Exercise directions:
Retype the whole of the data exactly.

Supplied data:
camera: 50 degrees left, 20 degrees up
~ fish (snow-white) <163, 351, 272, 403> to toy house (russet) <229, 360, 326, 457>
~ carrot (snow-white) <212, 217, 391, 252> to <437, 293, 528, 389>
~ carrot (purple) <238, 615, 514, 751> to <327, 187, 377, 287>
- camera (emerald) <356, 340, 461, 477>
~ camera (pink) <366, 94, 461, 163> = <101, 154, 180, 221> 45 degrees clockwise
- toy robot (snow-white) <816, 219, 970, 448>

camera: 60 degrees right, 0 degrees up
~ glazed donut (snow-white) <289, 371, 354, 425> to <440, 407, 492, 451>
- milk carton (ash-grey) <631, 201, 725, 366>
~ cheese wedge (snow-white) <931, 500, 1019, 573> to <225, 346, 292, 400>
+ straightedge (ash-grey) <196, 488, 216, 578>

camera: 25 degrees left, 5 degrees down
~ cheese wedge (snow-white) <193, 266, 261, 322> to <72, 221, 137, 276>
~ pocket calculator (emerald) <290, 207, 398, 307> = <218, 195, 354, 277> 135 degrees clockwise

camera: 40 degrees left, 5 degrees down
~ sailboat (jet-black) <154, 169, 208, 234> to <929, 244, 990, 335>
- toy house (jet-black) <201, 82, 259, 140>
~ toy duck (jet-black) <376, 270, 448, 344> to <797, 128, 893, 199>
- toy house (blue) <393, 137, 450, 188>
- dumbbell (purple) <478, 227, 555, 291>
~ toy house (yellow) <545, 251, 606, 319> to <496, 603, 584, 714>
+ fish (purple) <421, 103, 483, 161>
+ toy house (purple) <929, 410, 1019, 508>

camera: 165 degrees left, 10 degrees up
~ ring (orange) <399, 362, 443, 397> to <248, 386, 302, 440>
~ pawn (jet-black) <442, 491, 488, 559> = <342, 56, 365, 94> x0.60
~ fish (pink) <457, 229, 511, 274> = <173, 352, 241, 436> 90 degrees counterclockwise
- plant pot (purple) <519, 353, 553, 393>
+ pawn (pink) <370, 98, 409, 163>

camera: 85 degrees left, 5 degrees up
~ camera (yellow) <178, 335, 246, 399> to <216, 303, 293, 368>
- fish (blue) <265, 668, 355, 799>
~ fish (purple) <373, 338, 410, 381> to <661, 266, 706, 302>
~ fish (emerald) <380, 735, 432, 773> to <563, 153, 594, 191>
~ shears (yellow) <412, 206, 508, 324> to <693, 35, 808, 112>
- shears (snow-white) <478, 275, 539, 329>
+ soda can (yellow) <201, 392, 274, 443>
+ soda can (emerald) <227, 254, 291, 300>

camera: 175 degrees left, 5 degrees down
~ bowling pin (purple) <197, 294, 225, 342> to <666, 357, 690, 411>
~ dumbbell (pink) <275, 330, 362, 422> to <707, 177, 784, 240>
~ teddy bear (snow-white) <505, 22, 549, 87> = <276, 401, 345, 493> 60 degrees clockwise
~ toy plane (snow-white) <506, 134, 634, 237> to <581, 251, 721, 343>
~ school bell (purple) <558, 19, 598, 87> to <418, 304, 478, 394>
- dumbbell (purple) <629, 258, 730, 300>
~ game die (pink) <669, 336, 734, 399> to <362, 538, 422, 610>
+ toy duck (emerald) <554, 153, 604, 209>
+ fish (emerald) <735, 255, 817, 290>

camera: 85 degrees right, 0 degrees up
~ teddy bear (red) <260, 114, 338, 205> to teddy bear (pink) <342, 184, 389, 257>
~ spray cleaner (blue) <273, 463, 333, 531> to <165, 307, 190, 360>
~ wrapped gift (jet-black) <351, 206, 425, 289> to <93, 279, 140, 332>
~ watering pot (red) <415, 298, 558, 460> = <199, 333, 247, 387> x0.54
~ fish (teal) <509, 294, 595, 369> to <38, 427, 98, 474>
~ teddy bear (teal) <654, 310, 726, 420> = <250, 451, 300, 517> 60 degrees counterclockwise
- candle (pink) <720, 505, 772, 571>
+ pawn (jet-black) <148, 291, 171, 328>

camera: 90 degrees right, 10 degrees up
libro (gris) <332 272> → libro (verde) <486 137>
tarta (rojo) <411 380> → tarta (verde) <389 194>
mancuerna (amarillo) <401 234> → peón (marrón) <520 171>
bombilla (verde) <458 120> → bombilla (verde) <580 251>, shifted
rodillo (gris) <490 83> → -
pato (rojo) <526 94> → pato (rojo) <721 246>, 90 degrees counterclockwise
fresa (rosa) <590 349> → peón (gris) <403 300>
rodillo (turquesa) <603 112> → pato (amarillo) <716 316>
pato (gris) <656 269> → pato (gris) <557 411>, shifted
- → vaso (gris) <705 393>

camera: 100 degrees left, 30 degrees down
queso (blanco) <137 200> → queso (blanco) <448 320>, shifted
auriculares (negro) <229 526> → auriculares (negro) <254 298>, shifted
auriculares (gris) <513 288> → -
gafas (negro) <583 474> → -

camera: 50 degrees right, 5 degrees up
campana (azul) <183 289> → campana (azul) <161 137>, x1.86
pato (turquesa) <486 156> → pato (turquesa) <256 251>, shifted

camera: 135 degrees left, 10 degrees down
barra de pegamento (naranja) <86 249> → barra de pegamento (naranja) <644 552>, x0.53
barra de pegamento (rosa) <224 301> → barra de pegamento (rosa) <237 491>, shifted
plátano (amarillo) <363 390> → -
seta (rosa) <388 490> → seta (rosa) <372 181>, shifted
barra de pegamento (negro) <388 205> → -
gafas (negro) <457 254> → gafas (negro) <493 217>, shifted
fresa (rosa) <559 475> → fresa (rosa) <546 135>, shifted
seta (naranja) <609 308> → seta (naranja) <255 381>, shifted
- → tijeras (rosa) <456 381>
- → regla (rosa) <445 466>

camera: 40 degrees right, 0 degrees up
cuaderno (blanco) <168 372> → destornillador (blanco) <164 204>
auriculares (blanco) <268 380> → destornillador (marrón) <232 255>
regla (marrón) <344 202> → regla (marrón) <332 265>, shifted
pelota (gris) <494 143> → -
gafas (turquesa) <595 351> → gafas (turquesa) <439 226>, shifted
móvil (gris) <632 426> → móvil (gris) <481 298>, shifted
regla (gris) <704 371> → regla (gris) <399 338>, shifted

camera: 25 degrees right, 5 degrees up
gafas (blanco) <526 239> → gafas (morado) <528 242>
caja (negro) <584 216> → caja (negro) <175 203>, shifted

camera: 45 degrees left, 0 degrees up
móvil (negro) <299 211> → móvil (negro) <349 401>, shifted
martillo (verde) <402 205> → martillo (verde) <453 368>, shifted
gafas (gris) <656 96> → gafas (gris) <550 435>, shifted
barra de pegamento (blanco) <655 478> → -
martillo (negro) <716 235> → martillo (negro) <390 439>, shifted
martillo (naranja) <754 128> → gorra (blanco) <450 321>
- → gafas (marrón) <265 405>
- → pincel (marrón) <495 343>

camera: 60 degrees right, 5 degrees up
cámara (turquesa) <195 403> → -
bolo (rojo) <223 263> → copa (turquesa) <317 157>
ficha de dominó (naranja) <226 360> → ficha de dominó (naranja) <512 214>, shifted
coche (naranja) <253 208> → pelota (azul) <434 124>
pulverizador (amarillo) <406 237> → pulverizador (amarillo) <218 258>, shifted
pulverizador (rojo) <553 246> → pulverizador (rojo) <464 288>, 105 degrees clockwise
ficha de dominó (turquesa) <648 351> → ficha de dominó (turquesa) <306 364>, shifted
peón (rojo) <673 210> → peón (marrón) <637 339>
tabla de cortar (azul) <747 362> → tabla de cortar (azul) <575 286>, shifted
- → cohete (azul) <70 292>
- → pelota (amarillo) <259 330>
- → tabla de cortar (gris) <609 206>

Reply:
camera: 50 degrees left, 20 degrees up
~ fish (snow-white) <163, 351, 272, 403> to toy house (russet) <229, 360, 326, 457>
~ carrot (snow-white) <212, 217, 391, 252> to <437, 293, 528, 389>
~ carrot (purple) <238, 615, 514, 751> to <327, 187, 377, 287>
- camera (emerald) <356, 340, 461, 477>
~ camera (pink) <366, 94, 461, 163> = <101, 154, 180, 221> 45 degrees clockwise
- toy robot (snow-white) <816, 219, 970, 448>

camera: 60 degrees right, 0 degrees up
~ glazed donut (snow-white) <289, 371, 354, 425> to <440, 407, 492, 451>
- milk carton (ash-grey) <631, 201, 725, 366>
~ cheese wedge (snow-white) <931, 500, 1019, 573> to <225, 346, 292, 400>
+ straightedge (ash-grey) <196, 488, 216, 578>

camera: 25 degrees left, 5 degrees down
~ cheese wedge (snow-white) <193, 266, 261, 322> to <72, 221, 137, 276>
~ pocket calculator (emerald) <290, 207, 398, 307> = <218, 195, 354, 277> 135 degrees clockwise

camera: 40 degrees left, 5 degrees down
~ sailboat (jet-black) <154, 169, 208, 234> to <929, 244, 990, 335>
- toy house (jet-black) <201, 82, 259, 140>
~ toy duck (jet-black) <376, 270, 448, 344> to <797, 128, 893, 199>
- toy house (blue) <393, 137, 450, 188>
- dumbbell (purple) <478, 227, 555, 291>
~ toy house (yellow) <545, 251, 606, 319> to <496, 603, 584, 714>
+ fish (purple) <421, 103, 483, 161>
+ toy house (purple) <929, 410, 1019, 508>

camera: 165 degrees left, 10 degrees up
~ ring (orange) <399, 362, 443, 397> to <248, 386, 302, 440>
~ pawn (jet-black) <442, 491, 488, 559> = <342, 56, 365, 94> x0.60
~ fish (pink) <457, 229, 511, 274> = <173, 352, 241, 436> 90 degrees counterclockwise
- plant pot (purple) <519, 353, 553, 393>
+ pawn (pink) <370, 98, 409, 163>

camera: 85 degrees left, 5 degrees up
~ camera (yellow) <178, 335, 246, 399> to <216, 303, 293, 368>
- fish (blue) <265, 668, 355, 799>
~ fish (purple) <373, 338, 410, 381> to <661, 266, 706, 302>
~ fish (emerald) <380, 735, 432, 773> to <563, 153, 594, 191>
~ shears (yellow) <412, 206, 508, 324> to <693, 35, 808, 112>
- shears (snow-white) <478, 275, 539, 329>
+ soda can (yellow) <201, 392, 274, 443>
+ soda can (emerald) <227, 254, 291, 300>

camera: 175 degrees left, 5 degrees down
~ bowling pin (purple) <197, 294, 225, 342> to <666, 357, 690, 411>
~ dumbbell (pink) <275, 330, 362, 422> to <707, 177, 784, 240>
~ teddy bear (snow-white) <505, 22, 549, 87> = <276, 401, 345, 493> 60 degrees clockwise
~ toy plane (snow-white) <506, 134, 634, 237> to <581, 251, 721, 343>
~ school bell (purple) <558, 19, 598, 87> to <418, 304, 478, 394>
- dumbbell (purple) <629, 258, 730, 300>
~ game die (pink) <669, 336, 734, 399> to <362, 538, 422, 610>
+ toy duck (emerald) <554, 153, 604, 209>
+ fish (emerald) <735, 255, 817, 290>

camera: 85 degrees right, 0 degrees up
~ teddy bear (red) <260, 114, 338, 205> to teddy bear (pink) <342, 184, 389, 257>
~ spray cleaner (blue) <273, 463, 333, 531> to <165, 307, 190, 360>
~ wrapped gift (jet-black) <351, 206, 425, 289> to <93, 279, 140, 332>
~ watering pot (red) <415, 298, 558, 460> = <199, 333, 247, 387> x0.54
~ fish (teal) <509, 294, 595, 369> to <38, 427, 98, 474>
~ teddy bear (teal) <654, 310, 726, 420> = <250, 451, 300, 517> 60 degrees counterclockwise
- candle (pink) <720, 505, 772, 571>
+ pawn (jet-black) <148, 291, 171, 328>

camera: 90 degrees right, 10 degrees up
libro (gris) <332 272> → libro (verde) <486 137>
tarta (rojo) <411 380> → tarta (verde) <389 194>
mancuerna (amarillo) <401 234> → peón (marrón) <520 171>
bombilla (verde) <458 120> → bombilla (verde) <580 251>, shifted
rodillo (gris) <490 83> → -
pato (rojo) <526 94> → pato (rojo) <721 246>, 90 degrees counterclockwise
fresa (rosa) <590 349> → peón (gris) <403 300>
rodillo (turquesa) <603 112> → pato (amarillo) <716 316>
pato (gris) <656 269> → pato (gris) <557 411>, shifted
- → vaso (gris) <705 393>

camera: 100 degrees left, 30 degrees down
queso (blanco) <137 200> → queso (blanco) <448 320>, shifted
auriculares (negro) <229 526> → auriculares (negro) <254 298>, shifted
auriculares (gris) <513 288> → -
gafas (negro) <583 474> → -

camera: 50 degrees right, 5 degrees up
campana (azul) <183 289> → campana (azul) <161 137>, x1.86
pato (turquesa) <486 156> → pato (turquesa) <256 251>, shifted

camera: 135 degrees left, 10 degrees down
barra de pegamento (naranja) <86 249> → barra de pegamento (naranja) <644 552>, x0.53
barra de pegamento (rosa) <224 301> → barra de pegamento (rosa) <237 491>, shifted
plátano (amarillo) <363 390> → -
seta (rosa) <388 490> → seta (rosa) <372 181>, shifted
barra de pegamento (negro) <388 205> → -
gafas (negro) <457 254> → gafas (negro) <493 217>, shifted
fresa (rosa) <559 475> → fresa (rosa) <546 135>, shifted
seta (naranja) <609 308> → seta (naranja) <255 381>, shifted
- → tijeras (rosa) <456 381>
- → regla (rosa) <445 466>

camera: 40 degrees right, 0 degrees up
cuaderno (blanco) <168 372> → destornillador (blanco) <164 204>
auriculares (blanco) <268 380> → destornillador (marrón) <232 255>
regla (marrón) <344 202> → regla (marrón) <332 265>, shifted
pelota (gris) <494 143> → -
gafas (turquesa) <595 351> → gafas (turquesa) <439 226>, shifted
móvil (gris) <632 426> → móvil (gris) <481 298>, shifted
regla (gris) <704 371> → regla (gris) <399 338>, shifted

camera: 25 degrees right, 5 degrees up
gafas (blanco) <526 239> → gafas (morado) <528 242>
caja (negro) <584 216> → caja (negro) <175 203>, shifted

camera: 45 degrees left, 0 degrees up
móvil (negro) <299 211> → móvil (negro) <349 401>, shifted
martillo (verde) <402 205> → martillo (verde) <453 368>, shifted
gafas (gris) <656 96> → gafas (gris) <550 435>, shifted
barra de pegamento (blanco) <655 478> → -
martillo (negro) <716 235> → martillo (negro) <390 439>, shifted
martillo (naranja) <754 128> → gorra (blanco) <450 321>
- → gafas (marrón) <265 405>
- → pincel (marrón) <495 343>

camera: 60 degrees right, 5 degrees up
cámara (turquesa) <195 403> → -
bolo (rojo) <223 263> → copa (turquesa) <317 157>
ficha de dominó (naranja) <226 360> → ficha de dominó (naranja) <512 214>, shifted
coche (naranja) <253 208> → pelota (azul) <434 124>
pulverizador (amarillo) <406 237> → pulverizador (amarillo) <218 258>, shifted
pulverizador (rojo) <553 246> → pulverizador (rojo) <464 288>, 105 degrees clockwise
ficha de dominó (turquesa) <648 351> → ficha de dominó (turquesa) <306 364>, shifted
peón (rojo) <673 210> → peón (marrón) <637 339>
tabla de cortar (azul) <747 362> → tabla de cortar (azul) <575 286>, shifted
- → cohete (azul) <70 292>
- → pelota (amarillo) <259 330>
- → tabla de cortar (gris) <609 206>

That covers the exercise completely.